### Dataset extract
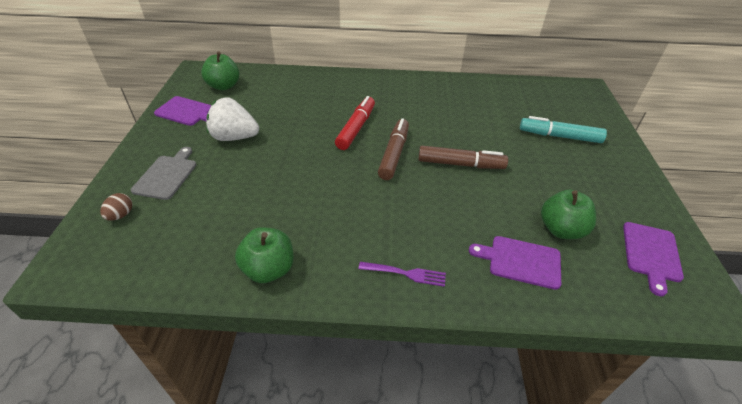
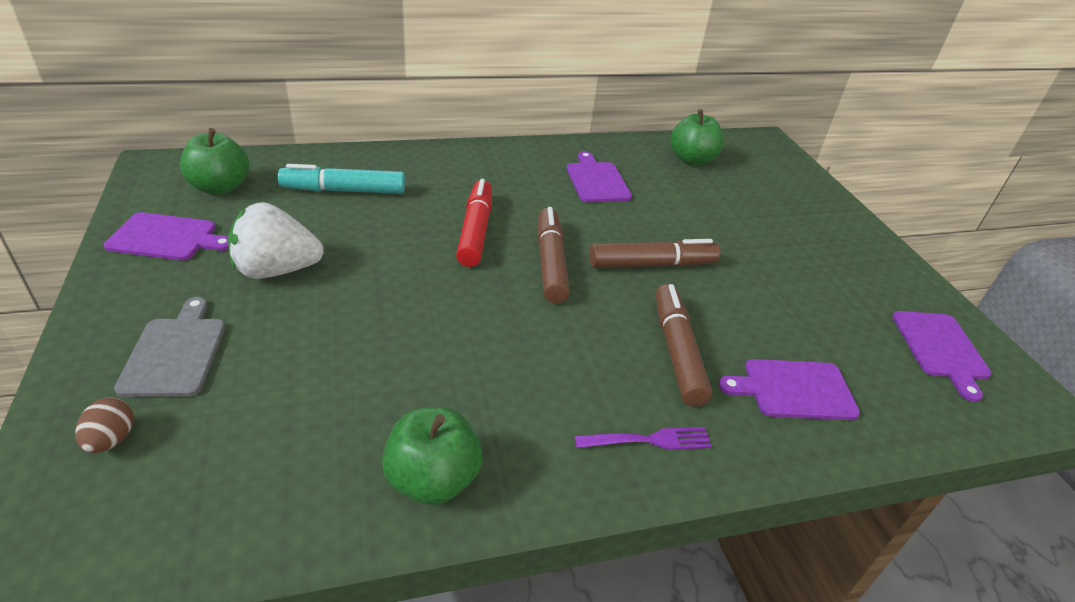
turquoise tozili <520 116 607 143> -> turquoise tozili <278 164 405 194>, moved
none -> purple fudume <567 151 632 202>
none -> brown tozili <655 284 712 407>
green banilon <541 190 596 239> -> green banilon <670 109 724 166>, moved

### How to complete this task
Everything in the data above, apart from the pictures, should be retyped exactly.

### Final answer
turquoise tozili <520 116 607 143> -> turquoise tozili <278 164 405 194>, moved
none -> purple fudume <567 151 632 202>
none -> brown tozili <655 284 712 407>
green banilon <541 190 596 239> -> green banilon <670 109 724 166>, moved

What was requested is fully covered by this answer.